WORK TO COMPLETE:
In the records below, find the line with "none -> blue brick H7:H12 level 2" and repeat exactly every line from it through the line with "none -> blue brick I14 level 2". Pictures stay out.

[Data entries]
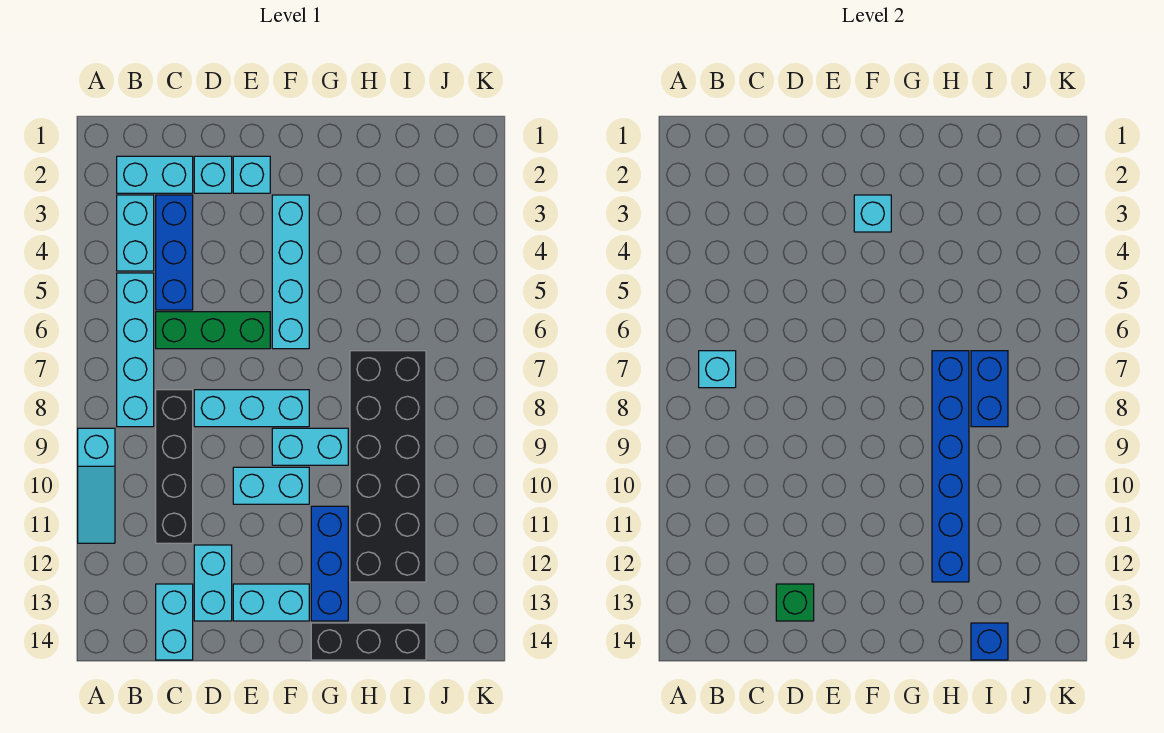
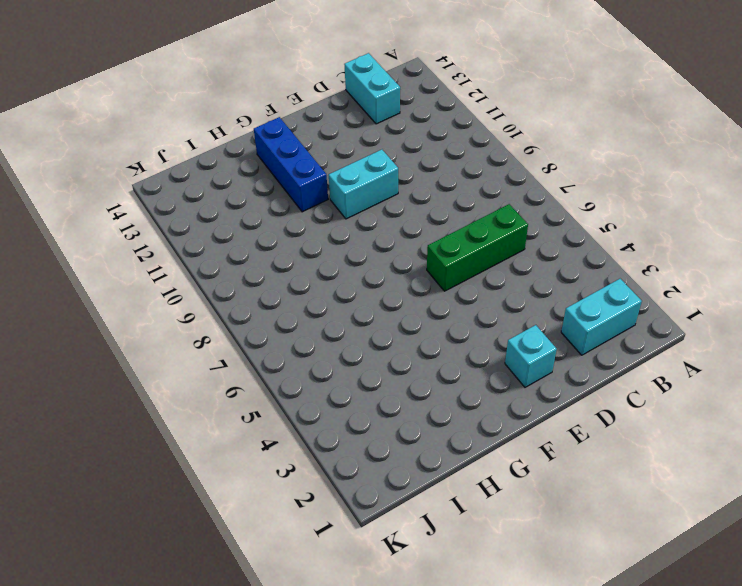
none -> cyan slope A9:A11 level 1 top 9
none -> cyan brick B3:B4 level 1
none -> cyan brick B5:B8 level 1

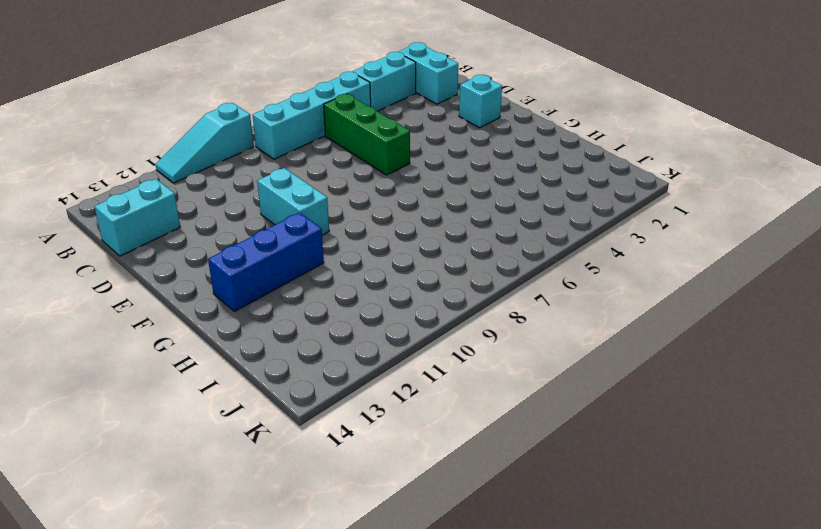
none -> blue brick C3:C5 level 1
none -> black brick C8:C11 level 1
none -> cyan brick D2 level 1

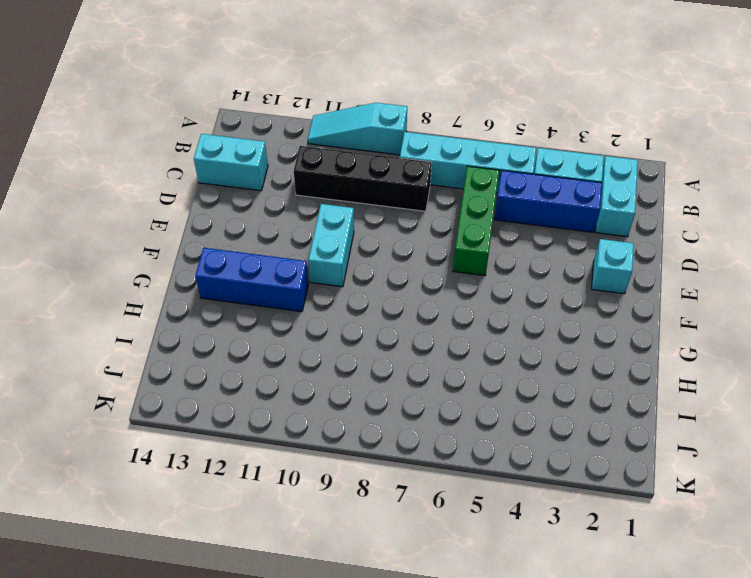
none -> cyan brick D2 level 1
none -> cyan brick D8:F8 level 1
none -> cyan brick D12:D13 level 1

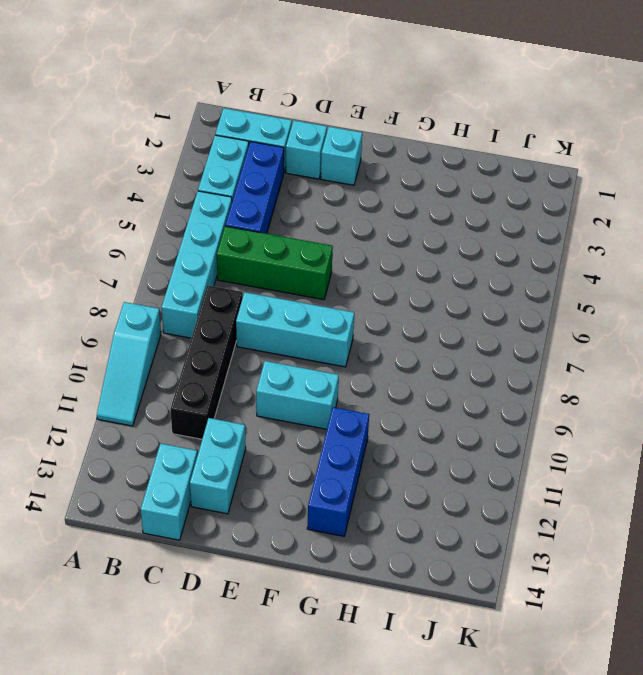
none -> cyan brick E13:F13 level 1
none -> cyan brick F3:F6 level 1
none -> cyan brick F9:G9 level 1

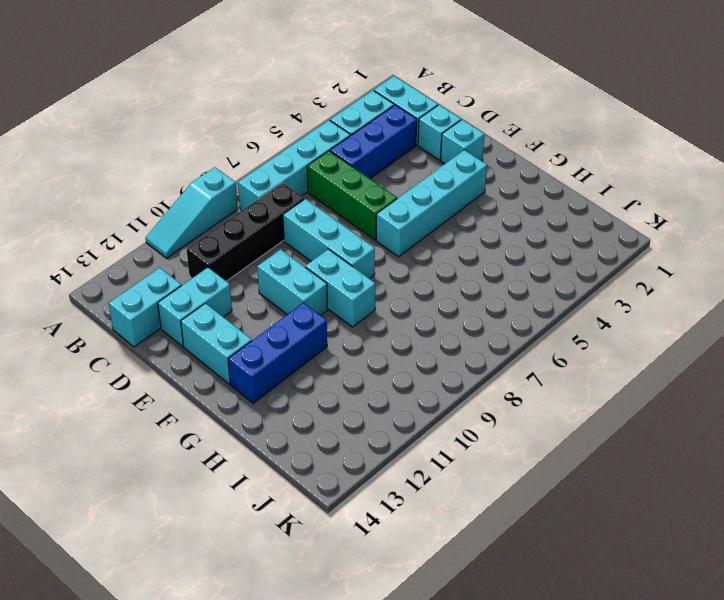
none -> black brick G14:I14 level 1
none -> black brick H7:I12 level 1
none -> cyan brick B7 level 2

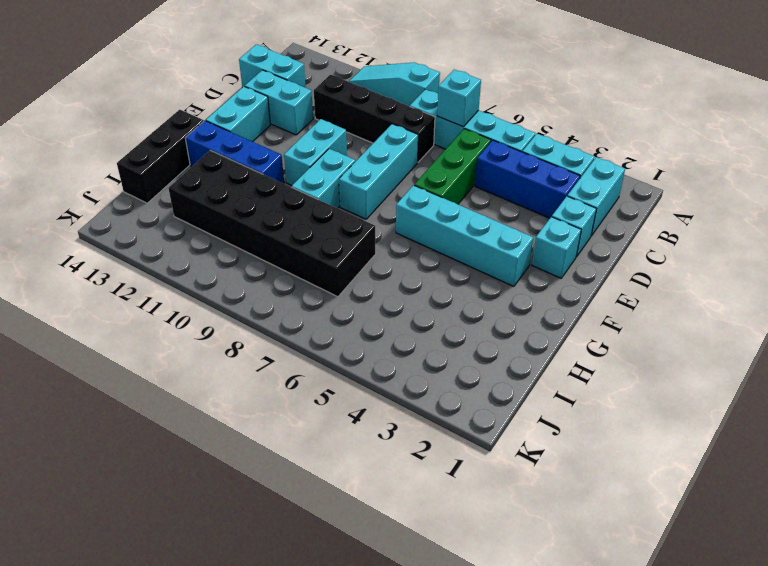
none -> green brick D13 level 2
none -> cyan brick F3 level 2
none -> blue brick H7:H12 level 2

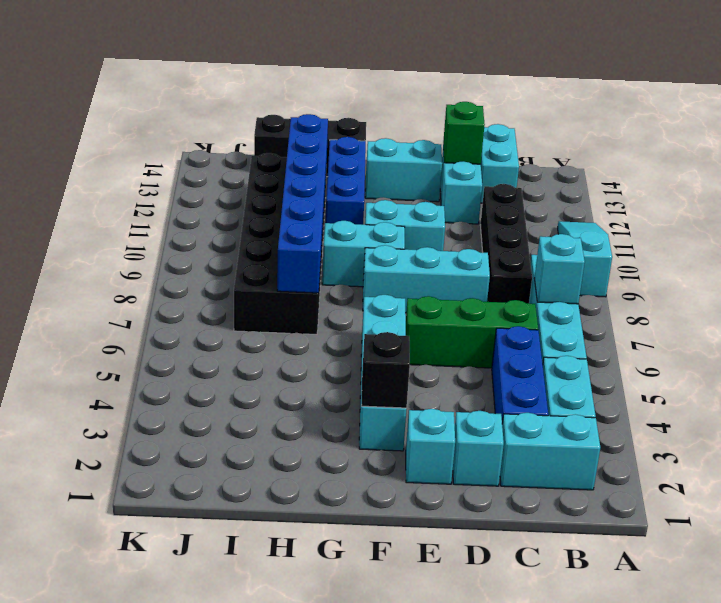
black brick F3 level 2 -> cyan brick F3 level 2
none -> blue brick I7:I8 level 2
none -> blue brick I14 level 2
==
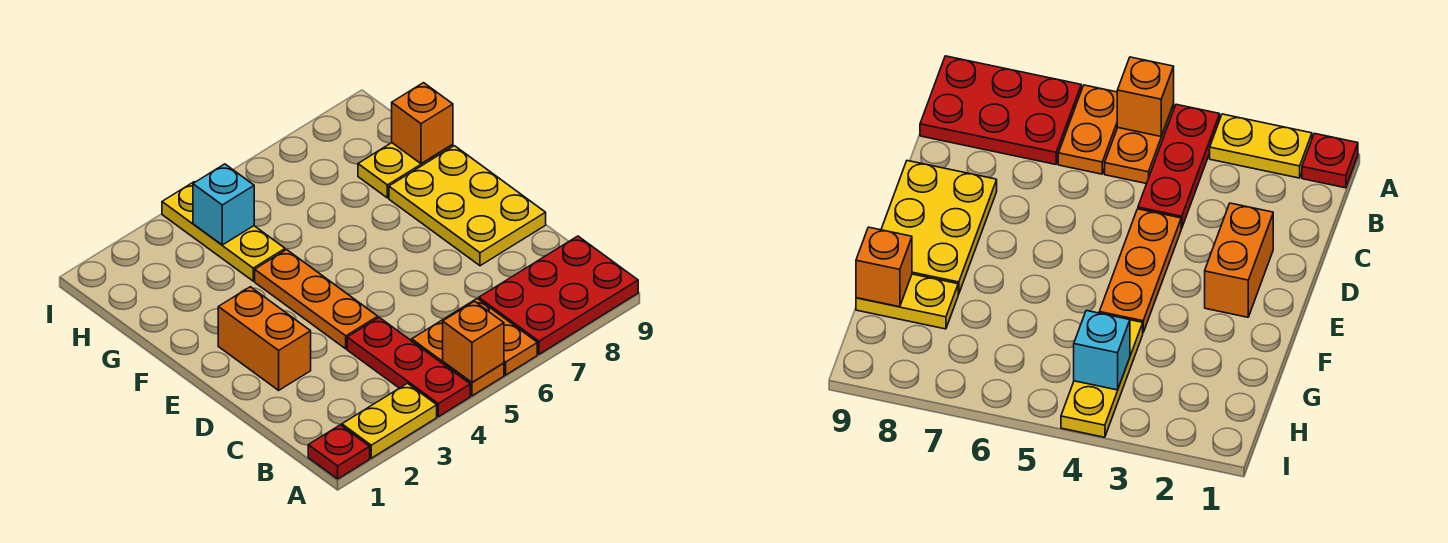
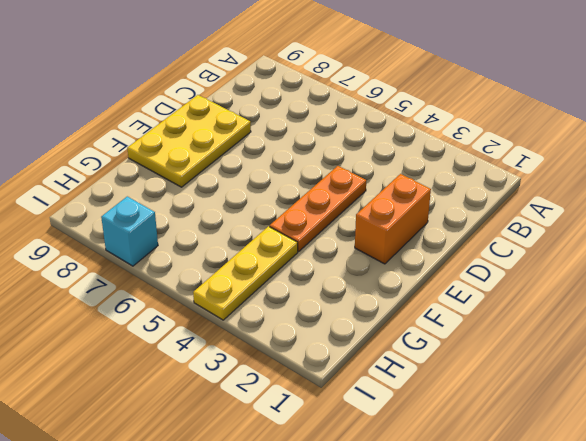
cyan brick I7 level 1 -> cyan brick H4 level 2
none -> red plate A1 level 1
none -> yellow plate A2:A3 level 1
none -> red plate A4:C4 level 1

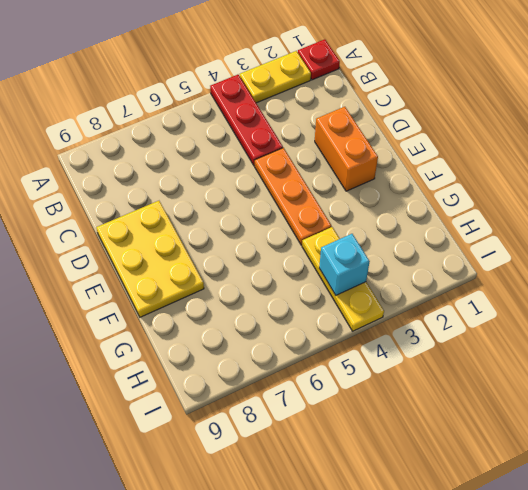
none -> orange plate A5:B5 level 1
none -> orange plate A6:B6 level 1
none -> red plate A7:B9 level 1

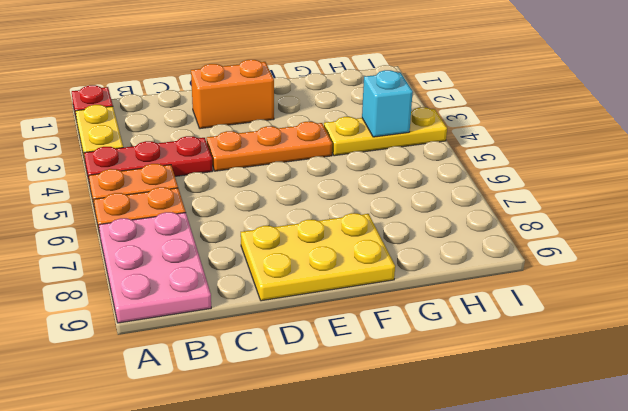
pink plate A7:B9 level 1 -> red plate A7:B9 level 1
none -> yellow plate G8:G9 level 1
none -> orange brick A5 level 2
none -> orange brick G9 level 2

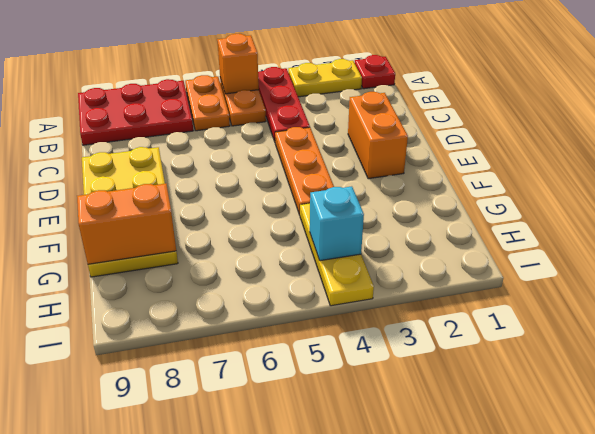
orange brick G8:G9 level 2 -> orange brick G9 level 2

COMPLETED EXERCISE:
none -> blue brick H7:H12 level 2

black brick F3 level 2 -> cyan brick F3 level 2
none -> blue brick I7:I8 level 2
none -> blue brick I14 level 2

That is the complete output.